> [How to complete this task]
Everything in the listing should be copied exactly, save for the pictures.

> [Data for review]
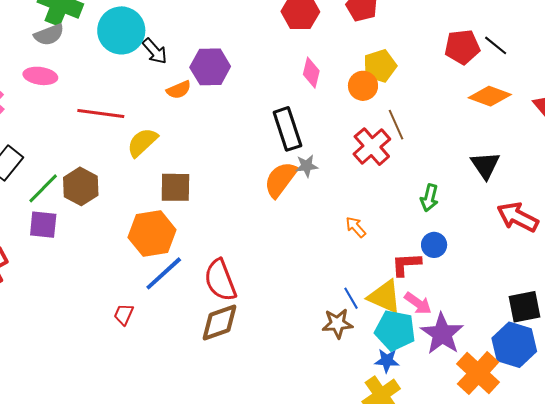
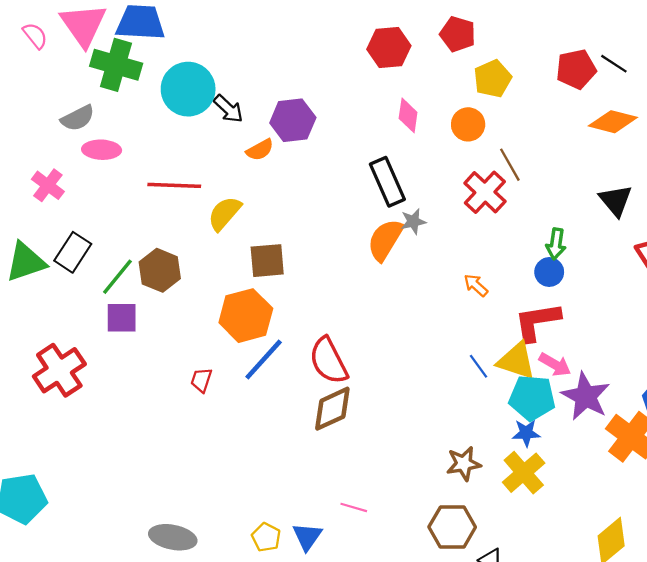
gray semicircle: (49, 35) -> (78, 118), moved
yellow pentagon: (380, 66) -> (493, 79), moved
blue circle: (434, 245) -> (549, 272), moved
red L-shape: (406, 264) -> (537, 322), size x1.4
red trapezoid: (124, 314) -> (201, 380), moved
brown star: (337, 324) -> (464, 464), moved

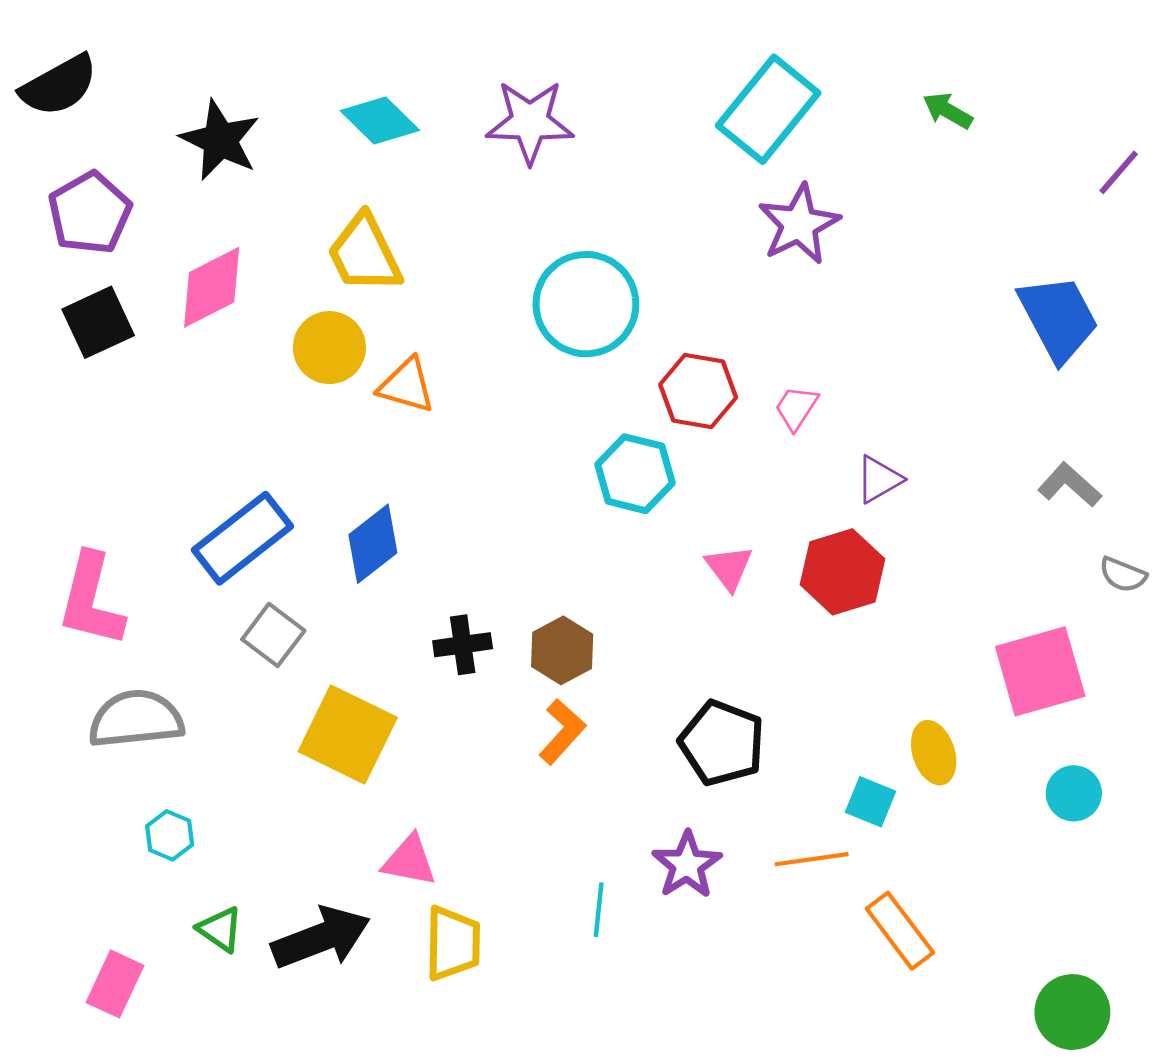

> [Output of the exercise]
gray semicircle: (49, 35) -> (78, 118), moved
yellow pentagon: (380, 66) -> (493, 79), moved
blue circle: (434, 245) -> (549, 272), moved
red L-shape: (406, 264) -> (537, 322), size x1.4
red trapezoid: (124, 314) -> (201, 380), moved
brown star: (337, 324) -> (464, 464), moved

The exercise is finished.